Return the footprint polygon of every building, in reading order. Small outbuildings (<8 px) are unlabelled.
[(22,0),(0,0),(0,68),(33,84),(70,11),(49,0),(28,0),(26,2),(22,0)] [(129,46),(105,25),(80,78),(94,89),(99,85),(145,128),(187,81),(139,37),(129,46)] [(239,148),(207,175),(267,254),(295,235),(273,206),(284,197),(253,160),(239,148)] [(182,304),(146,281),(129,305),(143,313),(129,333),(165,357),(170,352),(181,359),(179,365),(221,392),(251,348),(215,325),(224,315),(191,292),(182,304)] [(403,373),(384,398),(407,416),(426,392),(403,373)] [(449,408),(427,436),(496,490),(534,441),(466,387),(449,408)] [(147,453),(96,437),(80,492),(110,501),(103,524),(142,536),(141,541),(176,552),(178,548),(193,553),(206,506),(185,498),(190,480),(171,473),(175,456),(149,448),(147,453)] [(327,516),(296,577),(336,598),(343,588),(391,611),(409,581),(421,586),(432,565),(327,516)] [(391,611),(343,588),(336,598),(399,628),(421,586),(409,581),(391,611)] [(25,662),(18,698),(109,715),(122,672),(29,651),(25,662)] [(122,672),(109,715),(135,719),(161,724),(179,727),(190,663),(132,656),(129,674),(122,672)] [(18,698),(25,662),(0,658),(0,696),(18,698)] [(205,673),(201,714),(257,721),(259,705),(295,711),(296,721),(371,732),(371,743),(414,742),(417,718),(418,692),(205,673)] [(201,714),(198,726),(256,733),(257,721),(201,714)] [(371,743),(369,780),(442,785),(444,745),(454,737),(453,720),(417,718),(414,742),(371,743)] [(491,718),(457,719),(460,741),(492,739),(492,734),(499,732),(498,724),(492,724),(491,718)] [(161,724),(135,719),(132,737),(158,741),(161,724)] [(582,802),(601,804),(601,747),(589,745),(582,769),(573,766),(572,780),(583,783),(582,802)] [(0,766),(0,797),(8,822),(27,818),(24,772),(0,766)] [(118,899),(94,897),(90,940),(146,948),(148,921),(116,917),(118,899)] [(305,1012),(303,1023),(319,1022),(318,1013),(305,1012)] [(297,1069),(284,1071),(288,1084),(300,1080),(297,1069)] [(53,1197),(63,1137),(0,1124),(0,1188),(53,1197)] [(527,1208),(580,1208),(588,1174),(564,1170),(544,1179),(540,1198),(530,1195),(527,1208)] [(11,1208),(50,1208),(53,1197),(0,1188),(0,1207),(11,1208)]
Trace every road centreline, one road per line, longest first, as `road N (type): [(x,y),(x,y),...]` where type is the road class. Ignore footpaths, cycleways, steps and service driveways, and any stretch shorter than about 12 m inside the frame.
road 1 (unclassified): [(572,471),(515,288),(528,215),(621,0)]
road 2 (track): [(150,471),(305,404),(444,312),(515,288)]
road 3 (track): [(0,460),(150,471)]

**TASK PROMPT**
Give the data again, exactly as written.

**SOLUTION TO THIS TASK**
Return the footprint polygon of every building, in reading order. Small outbuildings (<8 px) are unlabelled.
[(22,0),(0,0),(0,68),(33,84),(70,11),(49,0),(28,0),(26,2),(22,0)] [(129,46),(105,25),(80,78),(94,89),(99,85),(145,128),(187,81),(139,37),(129,46)] [(239,148),(207,175),(267,254),(295,235),(273,206),(284,197),(253,160),(239,148)] [(182,304),(146,281),(129,305),(143,313),(129,333),(165,357),(170,352),(181,359),(179,365),(221,392),(251,348),(215,325),(224,315),(191,292),(182,304)] [(403,373),(384,398),(407,416),(426,392),(403,373)] [(449,408),(427,436),(496,490),(534,441),(466,387),(449,408)] [(147,453),(96,437),(80,492),(110,501),(103,524),(142,536),(141,541),(176,552),(178,548),(193,553),(206,506),(185,498),(190,480),(171,473),(175,456),(149,448),(147,453)] [(327,516),(296,577),(336,598),(343,588),(391,611),(409,581),(421,586),(432,565),(327,516)] [(391,611),(343,588),(336,598),(399,628),(421,586),(409,581),(391,611)] [(25,662),(18,698),(109,715),(122,672),(29,651),(25,662)] [(122,672),(109,715),(135,719),(161,724),(179,727),(190,663),(132,656),(129,674),(122,672)] [(18,698),(25,662),(0,658),(0,696),(18,698)] [(205,673),(201,714),(257,721),(259,705),(295,711),(296,721),(371,732),(371,743),(414,742),(417,718),(418,692),(205,673)] [(201,714),(198,726),(256,733),(257,721),(201,714)] [(371,743),(369,780),(442,785),(444,745),(454,737),(453,720),(417,718),(414,742),(371,743)] [(491,718),(457,719),(460,741),(492,739),(492,734),(499,732),(498,724),(492,724),(491,718)] [(161,724),(135,719),(132,737),(158,741),(161,724)] [(582,802),(601,804),(601,747),(589,745),(582,769),(573,766),(572,780),(583,783),(582,802)] [(0,766),(0,797),(8,822),(27,818),(24,772),(0,766)] [(118,899),(94,897),(90,940),(146,948),(148,921),(116,917),(118,899)] [(305,1012),(303,1023),(319,1022),(318,1013),(305,1012)] [(297,1069),(284,1071),(288,1084),(300,1080),(297,1069)] [(53,1197),(63,1137),(0,1124),(0,1188),(53,1197)] [(527,1208),(580,1208),(588,1174),(564,1170),(544,1179),(540,1198),(530,1195),(527,1208)] [(11,1208),(50,1208),(53,1197),(0,1188),(0,1207),(11,1208)]
Trace every road centreline, one road per line, longest first, as `road N (type): [(x,y),(x,y),...]` where type is the road class. Ignore footpaths, cycleways, steps and service driveways, and any stretch shorter than about 12 m inside the frame.
road 1 (unclassified): [(572,471),(515,288),(528,215),(621,0)]
road 2 (track): [(150,471),(305,404),(444,312),(515,288)]
road 3 (track): [(0,460),(150,471)]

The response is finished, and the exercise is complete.